Dataset rows -
***

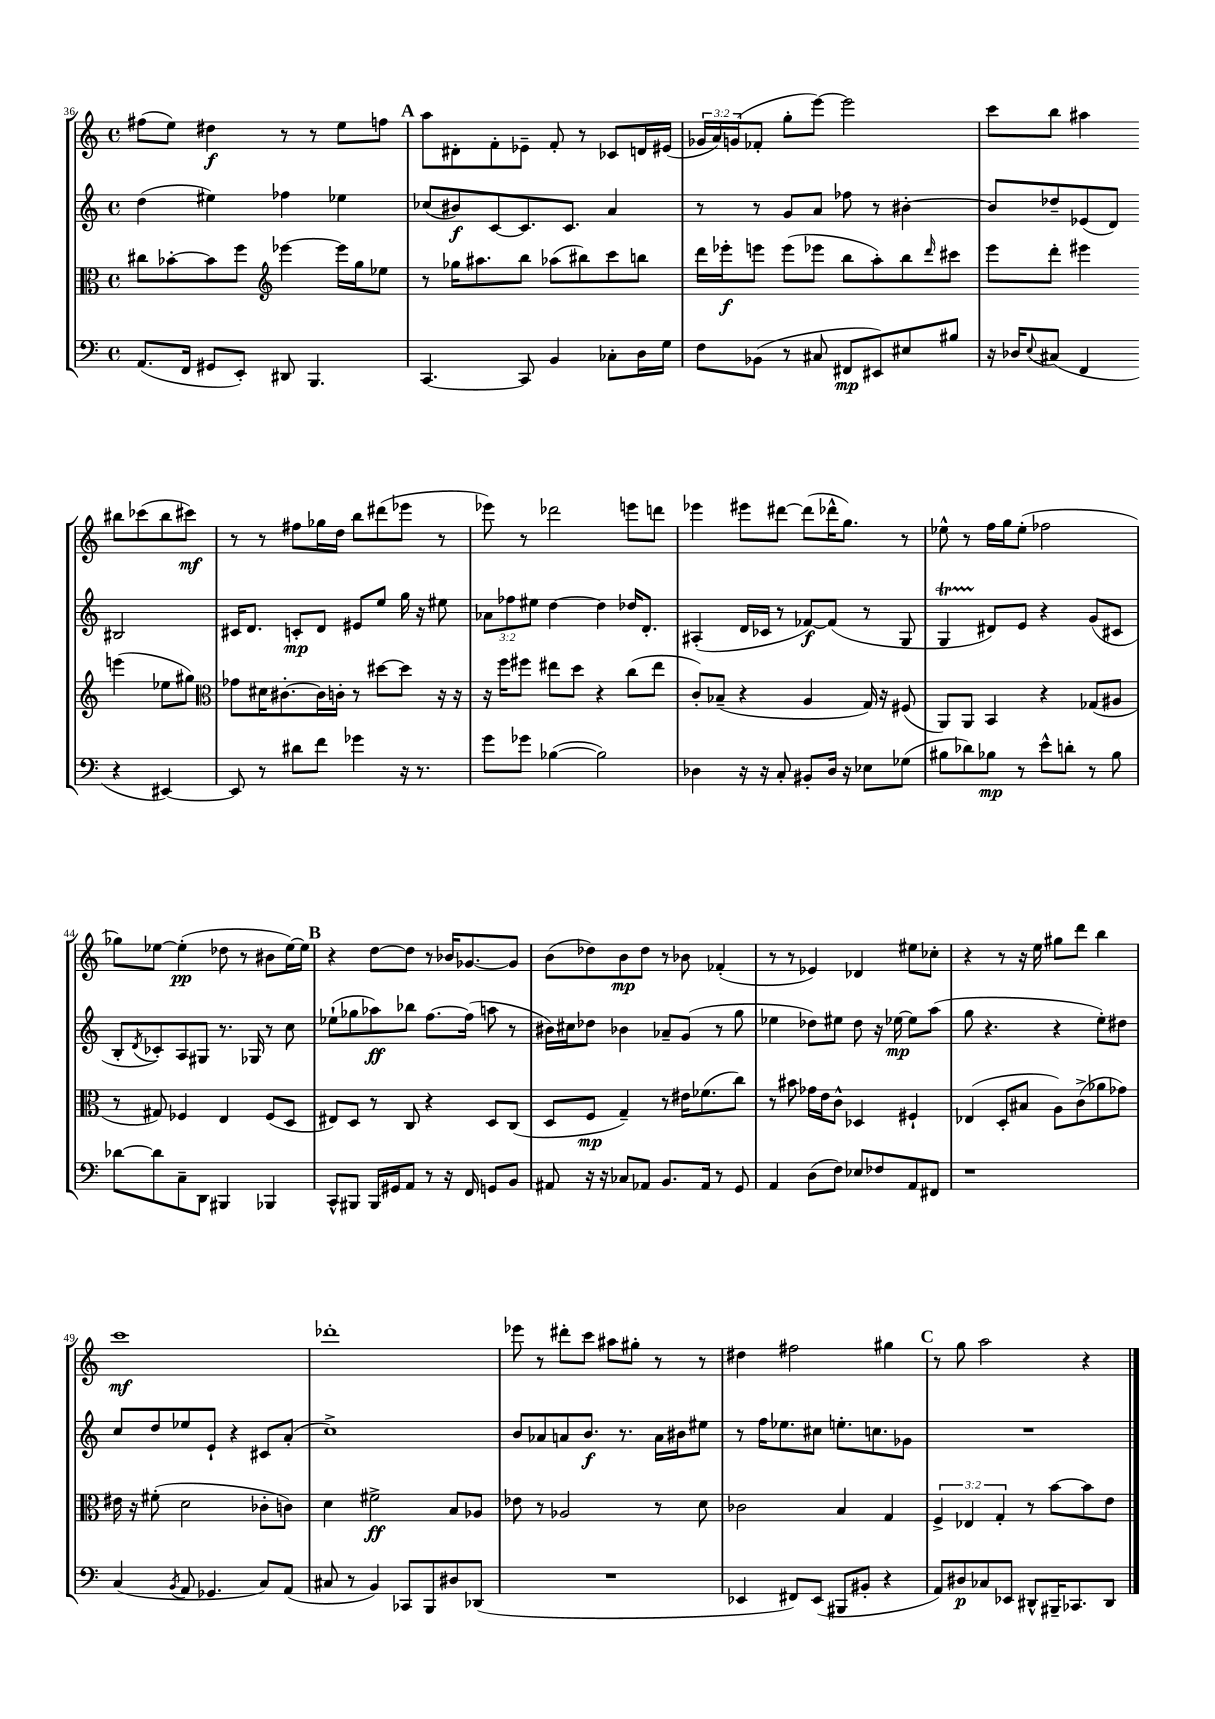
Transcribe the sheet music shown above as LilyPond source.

<<
\new StaffGroup <<
\new Staff = "s0" {
    \clef treble \key c \major \defaultTimeSignature \time 4/4 \override Staff.TupletNumber.text = #tuplet-number::calc-fraction-text
    fis''8( e''8) dis''4\f r8 r8 e''8 f''8 |
    \mark \markup { \bold "A" } a''8 dis'8-. f'8-. ees'8-- f'8-. r8 ces'8 d'16 eis'16( |
    \tuplet 3/2 { ges'16 a'16) g'16( } fes'8-. g''8-. e'''8~) e'''2 |
    c'''8 b''8 ais''4 bis''8 ces'''8( bis''8 cis'''8\mf) |
    r8 r8 fis''8 ges''16 d''16 b''8 dis'''8( ees'''8 r8 |
    ees'''8) r8 des'''2 e'''8 d'''8 |
    ees'''4 eis'''8 dis'''8~ dis'''8( des'''16-^ g''8.) r8 |
    ees''8-^ r8 f''16 g''16 ees''8-.( fes''2 |
    ges''8) ees''8~ ees''4-.\pp( des''8 r8 bis'8 ees''16~) ees''16 |
    \mark \markup { \bold "B" } r4 d''8~ d''8 r8 bes'16 ges'8.~ ges'8 |
    b'8( des''8) b'8\mp des''8 r8 bes'8 fes'4-.( |
    r8 r8 ees'4) des'4 eis''8 ces''8-. |
    r4 r8 r16 e''16 gis''8 d'''8 b''4 |
    c'''1\mf |
    des'''1-. |
    ees'''8 r8 dis'''8-. c'''8 ais''8 gis''8-. r8 r8 |
    dis''4 fis''2 gis''4 |
    \mark \markup { \bold "C" } r8 g''8 a''2 r4 \bar "|." |
}
\new Staff = "s1" {
    \clef treble \key c \major \defaultTimeSignature \time 4/4 \override Staff.TupletNumber.text = #tuplet-number::calc-fraction-text
    d''4( eis''4) fes''4 ees''4 |
    \mark \markup { \bold "A" } ces''8( bis'8\f) c'8~ c'8. c'8. a'4 |
    r8 r8 g'8 a'8 fes''8 r8 bis'4~-. |
    bis'8 des''8-- ees'8( d'8) bis2 |
    cis'16 d'8. c'8-.\mp d'8 eis'8 e''8 g''16 r16 eis''8 |
    \tuplet 3/2 { aes'8 fes''8 eis''8 } d''4~ d''4 des''16 d'8.-. |
    ais4-.( d'16 ces'16 r8 fes'8~\f) fes'8( r8 g8 |
    g4\startTrillSpan dis'8\stopTrillSpan) e'8 r4 g'8( cis'8 |
    b8-. \acciaccatura { d'8 } ces'8-.) a8 gis8 r8. ges16 r8 c''8 |
    \mark \markup { \bold "B" } ees''8-!( ges''8 aes''8\ff) bes''8 f''8.~ f''16( a''8 r8 |
    bis'16) cis''16 des''8 bes'4 aes'8-- g'8( r8 g''8 |
    ees''4 des''8) eis''8 des''8 r16 ees''16~\mp ees''8 a''8( |
    g''8 r4. r4 e''8-.) dis''8 |
    c''8 d''8 ees''8 e'8-! r4 cis'8 a'8-.( |
    c''1->) |
    b'8 aes'8 a'8 b'8.\f r8. a'16 bis'16 eis''8 |
    r8 f''16 ees''8. cis''8 e''8.-. c''8. ges'8 |
    \mark \markup { \bold "C" } R1 \bar "|." |
}
\new Staff = "s2" {
    \clef alto \key c \major \defaultTimeSignature \time 4/4 \override Staff.TupletNumber.text = #tuplet-number::calc-fraction-text
    cis''8 bes'8~-. bes'8 f''8 \clef treble ees'''4~ ees'''16 g''16 ees''8 |
    \mark \markup { \bold "A" } r8 ges''16 ais''8. b''8 aes''8( bis''8) c'''8 b''8 |
    d'''16 ees'''16-.\f e'''8 e'''8( ees'''8 b''8 a''8-.) b''8 \grace { d'''16 } cis'''8 |
    e'''8 d'''8-. eis'''4 e'''4( ees''8 gis''8) |
    \clef alto ges'8 dis'16 cis'8.~-. cis'16 c'16-. r8 dis''8~ dis''8 r16 r16 |
    r16 f''16 fis''8 eis''8 d''8 r4 c''8( eis''8 |
    c'8-.) bes8--( r4 a4 g16) r16 fis8( |
    a,8) a,8 b,4 r4 ges8( ais8 |
    r8 gis8) fes4 e4 fes8( d8 |
    \mark \markup { \bold "B" } eis8) d8 r8 c8 r4 d8 c8( |
    d8 f8\mp g4--) r8 eis'16 fes'8.( c''8) |
    r8 bis'8 ges'16 e'16 c'8-^ des4 fis4-! |
    ees4( d8-. bis8 a8) c'8->( aes'8 ges'8) |
    eis'16 r16 fis'8-.( d'2 ces'8-. c'8) |
    d'4 fis'2->\ff b8 aes8 |
    ees'8 r8 aes2 r8 d'8 |
    ces'2 b4 g4 |
    \mark \markup { \bold "C" } \tuplet 3/2 { f4-> ees4 g4-. } r8 b'8~ b'8 e'8 \bar "|." |
}
\new Staff = "s3" {
    \clef bass \key c \major \defaultTimeSignature \time 4/4
    a,8.( f,16 gis,8 e,8-.) dis,8 b,,4. |
    \mark \markup { \bold "A" } c,4.~ c,8 b,4 ces8-. d16 g16 |
    f8 bes,8( r8 cis8 fis,8\mp eis,8) eis8 bis8 |
    r16 des16 \appoggiatura { e8 } cis8( f,4 r4 eis,4~) |
    eis,8 r8 dis'8 f'8 ges'4 r16 r8. |
    g'8 ges'8 bes4~( bes2) |
    des4 r16 r16 c8-. bis,8-. des16 r16 ees8 ges8( |
    bis8 des'8) bes8\mp r8 e'8-^ d'8-. r8 bes8 |
    des'8~ des'8 c8-- d,8 bis,,4 bes,,4 |
    \mark \markup { \bold "B" } c,8-^ bis,,8 bis,,16 gis,16 a,8 r8 r16 f,16 g,8 b,8 |
    ais,8 r16 r16 ces8 aes,8 b,8. aes,16 r8 g,8 |
    a,4 d8( f8) ees8 fes8 a,8 fis,8 |
    r1 |
    c4( \acciaccatura { b,8 } a,8 ges,4. c8) a,8( |
    cis8 r8 b,4) ces,8 b,,8 dis8 des,8( |
    R1 |
    ees,4 fis,8) ees,8( bis,,8 bis,8-. r4 |
    \mark \markup { \bold "C" } a,8) dis8\p ces8 ees,8 dis,8-^ bis,,16-- ces,8. dis,8 \bar "|." |
}
>>
>>
\layout { \context { \Score currentBarNumber = #36 } }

***

What is needed - How many lines in the rows above contain the string "defaultTimeSignature"? Reply with the number alone.

Result of the task - 4